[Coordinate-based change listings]
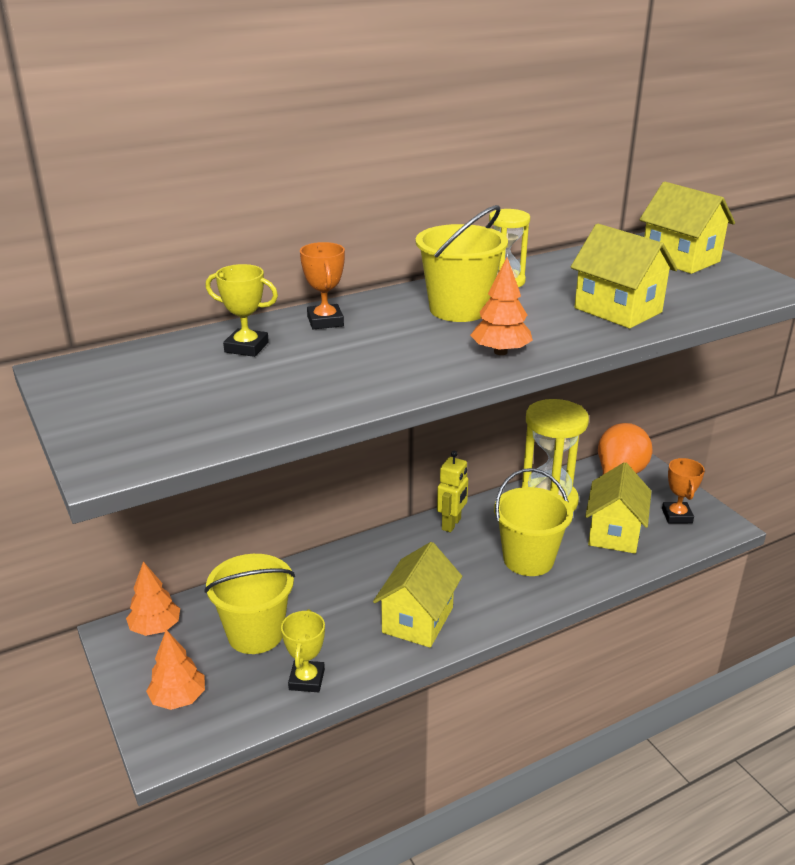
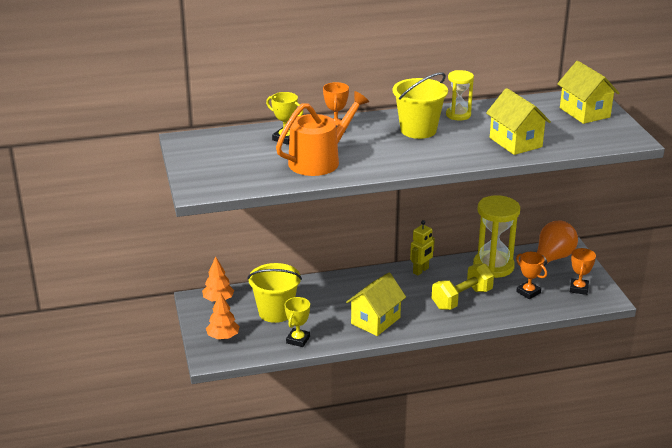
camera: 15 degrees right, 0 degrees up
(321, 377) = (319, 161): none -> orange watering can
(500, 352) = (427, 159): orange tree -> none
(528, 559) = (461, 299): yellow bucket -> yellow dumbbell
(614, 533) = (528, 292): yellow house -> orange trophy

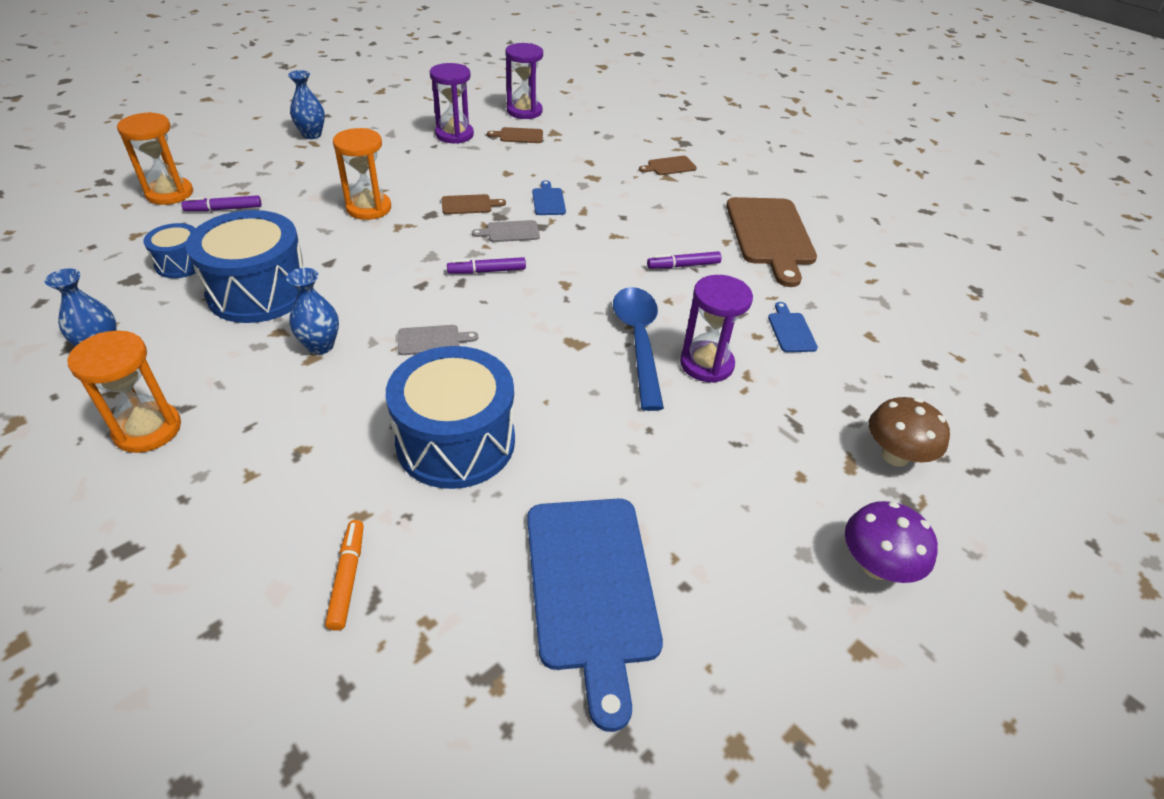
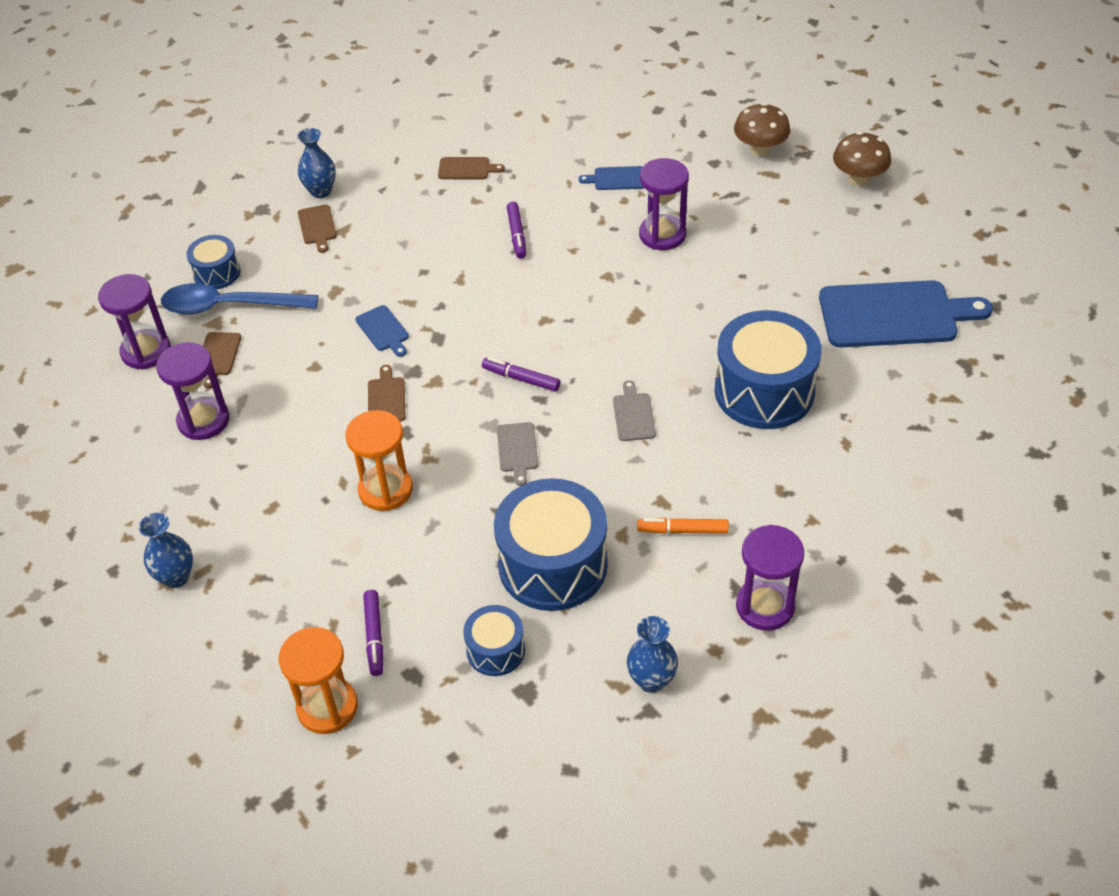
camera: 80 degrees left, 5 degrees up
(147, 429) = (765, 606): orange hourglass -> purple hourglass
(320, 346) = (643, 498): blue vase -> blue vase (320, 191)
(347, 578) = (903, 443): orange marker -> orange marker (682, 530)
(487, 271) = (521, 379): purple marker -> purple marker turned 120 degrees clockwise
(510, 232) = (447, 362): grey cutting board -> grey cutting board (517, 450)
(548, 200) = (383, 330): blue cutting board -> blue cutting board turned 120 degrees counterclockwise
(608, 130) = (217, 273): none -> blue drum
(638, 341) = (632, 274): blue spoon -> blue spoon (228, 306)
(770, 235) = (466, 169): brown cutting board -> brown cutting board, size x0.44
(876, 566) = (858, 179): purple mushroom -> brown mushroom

**Work instructions:**
Take the records above and return, word for word, only the lines that fall from the line with "(147, 429) = (765, 606): orange" to the line with "(548, 200) = (383, 330): blue", both of them included.

**Task output:**
(147, 429) = (765, 606): orange hourglass -> purple hourglass
(320, 346) = (643, 498): blue vase -> blue vase (320, 191)
(347, 578) = (903, 443): orange marker -> orange marker (682, 530)
(487, 271) = (521, 379): purple marker -> purple marker turned 120 degrees clockwise
(510, 232) = (447, 362): grey cutting board -> grey cutting board (517, 450)
(548, 200) = (383, 330): blue cutting board -> blue cutting board turned 120 degrees counterclockwise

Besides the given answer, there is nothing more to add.